**Instructions for the task:** Copy out the material below with "center point" changed to "midpoint", keeping everything else unchanged and leaving out the pictures.

_ _ _ _

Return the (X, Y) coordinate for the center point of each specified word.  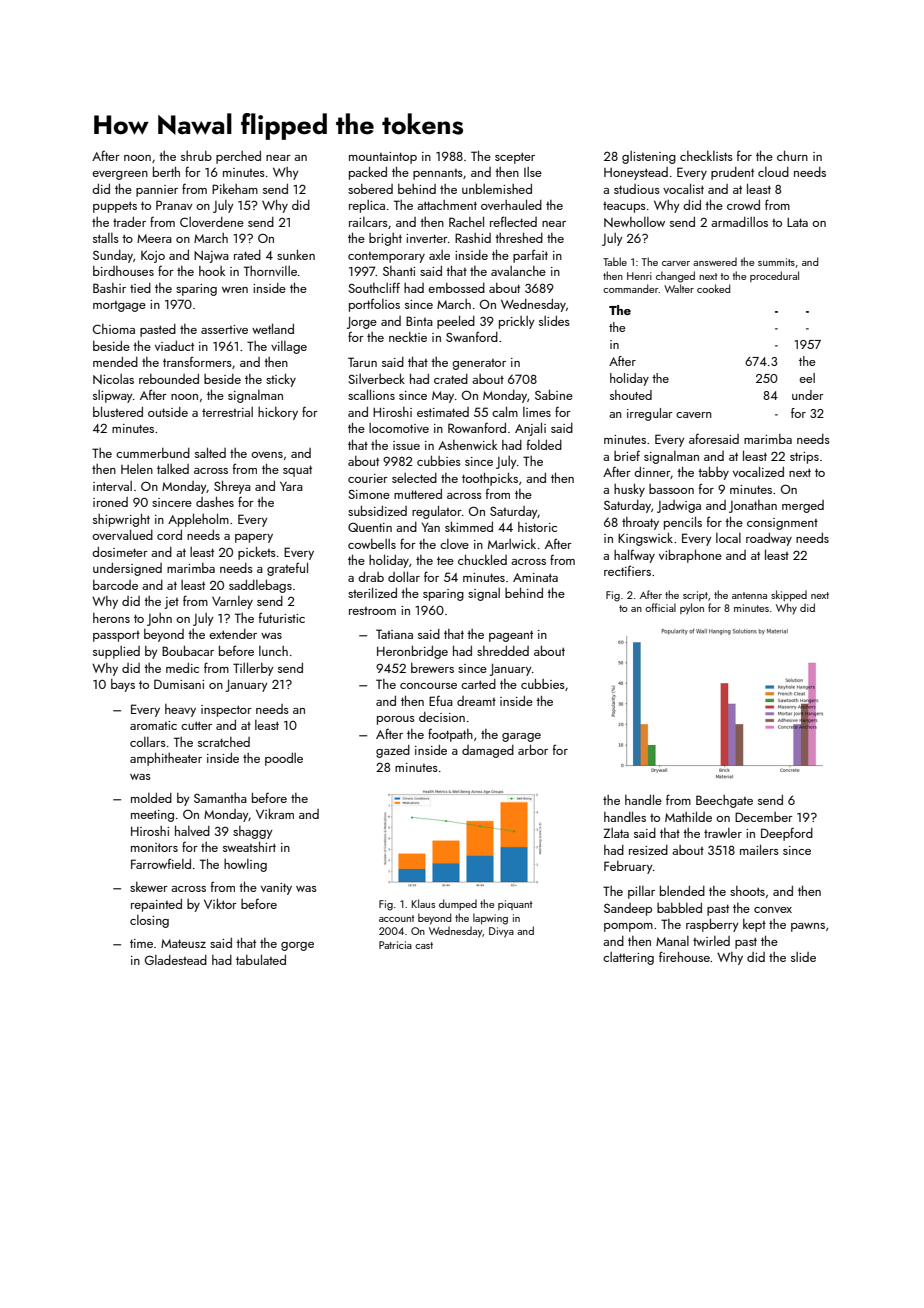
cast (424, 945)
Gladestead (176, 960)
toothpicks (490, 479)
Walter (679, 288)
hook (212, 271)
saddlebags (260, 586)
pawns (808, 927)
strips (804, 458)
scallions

_ _ _ _

**Solution to the exercise:**
Return the (X, Y) coordinate for the midpoint of each specified word.  
cast (424, 945)
Gladestead (176, 960)
toothpicks (490, 479)
Walter (679, 288)
hook (212, 271)
saddlebags (260, 586)
pawns (808, 927)
strips (804, 458)
scallions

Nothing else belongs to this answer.